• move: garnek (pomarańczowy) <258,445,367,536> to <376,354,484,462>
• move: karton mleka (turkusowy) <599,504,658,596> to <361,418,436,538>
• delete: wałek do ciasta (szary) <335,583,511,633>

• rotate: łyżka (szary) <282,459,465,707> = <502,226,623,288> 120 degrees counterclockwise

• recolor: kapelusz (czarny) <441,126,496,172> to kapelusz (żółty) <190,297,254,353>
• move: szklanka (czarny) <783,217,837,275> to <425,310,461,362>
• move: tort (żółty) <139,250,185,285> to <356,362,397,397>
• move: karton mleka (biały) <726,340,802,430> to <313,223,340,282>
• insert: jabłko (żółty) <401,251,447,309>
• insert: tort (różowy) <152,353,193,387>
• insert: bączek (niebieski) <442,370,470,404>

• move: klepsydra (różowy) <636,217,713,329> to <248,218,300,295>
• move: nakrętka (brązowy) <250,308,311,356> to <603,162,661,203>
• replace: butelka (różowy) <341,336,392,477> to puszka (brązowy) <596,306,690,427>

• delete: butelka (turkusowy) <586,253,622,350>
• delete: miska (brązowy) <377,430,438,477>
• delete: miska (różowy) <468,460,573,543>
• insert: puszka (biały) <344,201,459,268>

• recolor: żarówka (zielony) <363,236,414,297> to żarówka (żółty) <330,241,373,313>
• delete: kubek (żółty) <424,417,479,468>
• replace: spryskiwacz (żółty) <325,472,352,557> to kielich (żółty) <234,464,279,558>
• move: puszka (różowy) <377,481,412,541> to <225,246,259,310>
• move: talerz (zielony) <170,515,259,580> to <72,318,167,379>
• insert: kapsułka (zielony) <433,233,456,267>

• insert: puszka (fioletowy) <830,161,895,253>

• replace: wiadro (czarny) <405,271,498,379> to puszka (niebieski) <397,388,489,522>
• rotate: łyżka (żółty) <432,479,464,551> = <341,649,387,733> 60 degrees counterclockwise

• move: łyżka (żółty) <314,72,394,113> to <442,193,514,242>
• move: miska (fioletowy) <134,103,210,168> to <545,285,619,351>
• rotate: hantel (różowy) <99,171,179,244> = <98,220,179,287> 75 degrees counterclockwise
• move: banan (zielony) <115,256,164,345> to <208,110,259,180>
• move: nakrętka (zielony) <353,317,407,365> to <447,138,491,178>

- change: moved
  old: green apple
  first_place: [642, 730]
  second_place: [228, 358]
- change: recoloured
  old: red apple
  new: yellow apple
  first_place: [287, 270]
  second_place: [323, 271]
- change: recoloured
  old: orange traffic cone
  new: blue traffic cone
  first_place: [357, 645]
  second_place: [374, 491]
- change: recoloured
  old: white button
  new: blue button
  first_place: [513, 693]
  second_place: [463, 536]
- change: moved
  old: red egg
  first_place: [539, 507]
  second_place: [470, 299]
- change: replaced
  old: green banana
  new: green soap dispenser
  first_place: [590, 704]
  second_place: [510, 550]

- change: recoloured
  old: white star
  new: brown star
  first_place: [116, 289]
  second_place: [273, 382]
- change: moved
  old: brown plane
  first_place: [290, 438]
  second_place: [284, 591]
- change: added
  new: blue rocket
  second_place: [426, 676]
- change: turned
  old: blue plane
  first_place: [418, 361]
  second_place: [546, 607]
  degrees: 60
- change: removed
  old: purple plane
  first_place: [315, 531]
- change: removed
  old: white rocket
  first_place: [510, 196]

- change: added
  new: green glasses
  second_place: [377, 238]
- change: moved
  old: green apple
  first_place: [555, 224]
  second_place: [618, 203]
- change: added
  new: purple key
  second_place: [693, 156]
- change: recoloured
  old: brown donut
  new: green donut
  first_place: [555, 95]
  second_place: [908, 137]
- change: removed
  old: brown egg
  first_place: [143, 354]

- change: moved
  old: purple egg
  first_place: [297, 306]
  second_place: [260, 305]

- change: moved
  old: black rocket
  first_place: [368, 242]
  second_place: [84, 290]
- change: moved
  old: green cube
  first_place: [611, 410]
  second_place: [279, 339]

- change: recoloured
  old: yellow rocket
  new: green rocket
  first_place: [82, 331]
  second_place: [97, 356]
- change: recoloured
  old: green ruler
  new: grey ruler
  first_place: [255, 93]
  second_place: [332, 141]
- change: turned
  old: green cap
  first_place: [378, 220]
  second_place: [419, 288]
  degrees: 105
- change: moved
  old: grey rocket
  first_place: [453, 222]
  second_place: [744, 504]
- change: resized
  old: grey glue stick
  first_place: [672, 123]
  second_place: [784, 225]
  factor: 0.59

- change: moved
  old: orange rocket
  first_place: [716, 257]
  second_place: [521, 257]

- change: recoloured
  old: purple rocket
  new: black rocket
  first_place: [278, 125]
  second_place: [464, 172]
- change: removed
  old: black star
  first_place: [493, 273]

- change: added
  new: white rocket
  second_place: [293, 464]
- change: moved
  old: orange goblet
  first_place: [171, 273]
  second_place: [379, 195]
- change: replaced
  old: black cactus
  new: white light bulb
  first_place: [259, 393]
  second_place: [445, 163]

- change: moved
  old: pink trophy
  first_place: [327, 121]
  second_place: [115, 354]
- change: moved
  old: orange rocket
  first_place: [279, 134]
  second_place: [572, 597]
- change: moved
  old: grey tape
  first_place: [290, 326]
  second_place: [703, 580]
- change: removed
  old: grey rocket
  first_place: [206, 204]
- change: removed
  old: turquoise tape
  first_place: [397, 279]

Problem to solve → Copy each line of the material exactly as written.

Written response →
• move: garnek (pomarańczowy) <258,445,367,536> to <376,354,484,462>
• move: karton mleka (turkusowy) <599,504,658,596> to <361,418,436,538>
• delete: wałek do ciasta (szary) <335,583,511,633>

• rotate: łyżka (szary) <282,459,465,707> = <502,226,623,288> 120 degrees counterclockwise

• recolor: kapelusz (czarny) <441,126,496,172> to kapelusz (żółty) <190,297,254,353>
• move: szklanka (czarny) <783,217,837,275> to <425,310,461,362>
• move: tort (żółty) <139,250,185,285> to <356,362,397,397>
• move: karton mleka (biały) <726,340,802,430> to <313,223,340,282>
• insert: jabłko (żółty) <401,251,447,309>
• insert: tort (różowy) <152,353,193,387>
• insert: bączek (niebieski) <442,370,470,404>

• move: klepsydra (różowy) <636,217,713,329> to <248,218,300,295>
• move: nakrętka (brązowy) <250,308,311,356> to <603,162,661,203>
• replace: butelka (różowy) <341,336,392,477> to puszka (brązowy) <596,306,690,427>

• delete: butelka (turkusowy) <586,253,622,350>
• delete: miska (brązowy) <377,430,438,477>
• delete: miska (różowy) <468,460,573,543>
• insert: puszka (biały) <344,201,459,268>

• recolor: żarówka (zielony) <363,236,414,297> to żarówka (żółty) <330,241,373,313>
• delete: kubek (żółty) <424,417,479,468>
• replace: spryskiwacz (żółty) <325,472,352,557> to kielich (żółty) <234,464,279,558>
• move: puszka (różowy) <377,481,412,541> to <225,246,259,310>
• move: talerz (zielony) <170,515,259,580> to <72,318,167,379>
• insert: kapsułka (zielony) <433,233,456,267>

• insert: puszka (fioletowy) <830,161,895,253>

• replace: wiadro (czarny) <405,271,498,379> to puszka (niebieski) <397,388,489,522>
• rotate: łyżka (żółty) <432,479,464,551> = <341,649,387,733> 60 degrees counterclockwise

• move: łyżka (żółty) <314,72,394,113> to <442,193,514,242>
• move: miska (fioletowy) <134,103,210,168> to <545,285,619,351>
• rotate: hantel (różowy) <99,171,179,244> = <98,220,179,287> 75 degrees counterclockwise
• move: banan (zielony) <115,256,164,345> to <208,110,259,180>
• move: nakrętka (zielony) <353,317,407,365> to <447,138,491,178>

- change: moved
  old: green apple
  first_place: [642, 730]
  second_place: [228, 358]
- change: recoloured
  old: red apple
  new: yellow apple
  first_place: [287, 270]
  second_place: [323, 271]
- change: recoloured
  old: orange traffic cone
  new: blue traffic cone
  first_place: [357, 645]
  second_place: [374, 491]
- change: recoloured
  old: white button
  new: blue button
  first_place: [513, 693]
  second_place: [463, 536]
- change: moved
  old: red egg
  first_place: [539, 507]
  second_place: [470, 299]
- change: replaced
  old: green banana
  new: green soap dispenser
  first_place: [590, 704]
  second_place: [510, 550]

- change: recoloured
  old: white star
  new: brown star
  first_place: [116, 289]
  second_place: [273, 382]
- change: moved
  old: brown plane
  first_place: [290, 438]
  second_place: [284, 591]
- change: added
  new: blue rocket
  second_place: [426, 676]
- change: turned
  old: blue plane
  first_place: [418, 361]
  second_place: [546, 607]
  degrees: 60
- change: removed
  old: purple plane
  first_place: [315, 531]
- change: removed
  old: white rocket
  first_place: [510, 196]

- change: added
  new: green glasses
  second_place: [377, 238]
- change: moved
  old: green apple
  first_place: [555, 224]
  second_place: [618, 203]
- change: added
  new: purple key
  second_place: [693, 156]
- change: recoloured
  old: brown donut
  new: green donut
  first_place: [555, 95]
  second_place: [908, 137]
- change: removed
  old: brown egg
  first_place: [143, 354]

- change: moved
  old: purple egg
  first_place: [297, 306]
  second_place: [260, 305]

- change: moved
  old: black rocket
  first_place: [368, 242]
  second_place: [84, 290]
- change: moved
  old: green cube
  first_place: [611, 410]
  second_place: [279, 339]

- change: recoloured
  old: yellow rocket
  new: green rocket
  first_place: [82, 331]
  second_place: [97, 356]
- change: recoloured
  old: green ruler
  new: grey ruler
  first_place: [255, 93]
  second_place: [332, 141]
- change: turned
  old: green cap
  first_place: [378, 220]
  second_place: [419, 288]
  degrees: 105
- change: moved
  old: grey rocket
  first_place: [453, 222]
  second_place: [744, 504]
- change: resized
  old: grey glue stick
  first_place: [672, 123]
  second_place: [784, 225]
  factor: 0.59

- change: moved
  old: orange rocket
  first_place: [716, 257]
  second_place: [521, 257]

- change: recoloured
  old: purple rocket
  new: black rocket
  first_place: [278, 125]
  second_place: [464, 172]
- change: removed
  old: black star
  first_place: [493, 273]

- change: added
  new: white rocket
  second_place: [293, 464]
- change: moved
  old: orange goblet
  first_place: [171, 273]
  second_place: [379, 195]
- change: replaced
  old: black cactus
  new: white light bulb
  first_place: [259, 393]
  second_place: [445, 163]

- change: moved
  old: pink trophy
  first_place: [327, 121]
  second_place: [115, 354]
- change: moved
  old: orange rocket
  first_place: [279, 134]
  second_place: [572, 597]
- change: moved
  old: grey tape
  first_place: [290, 326]
  second_place: [703, 580]
- change: removed
  old: grey rocket
  first_place: [206, 204]
- change: removed
  old: turquoise tape
  first_place: [397, 279]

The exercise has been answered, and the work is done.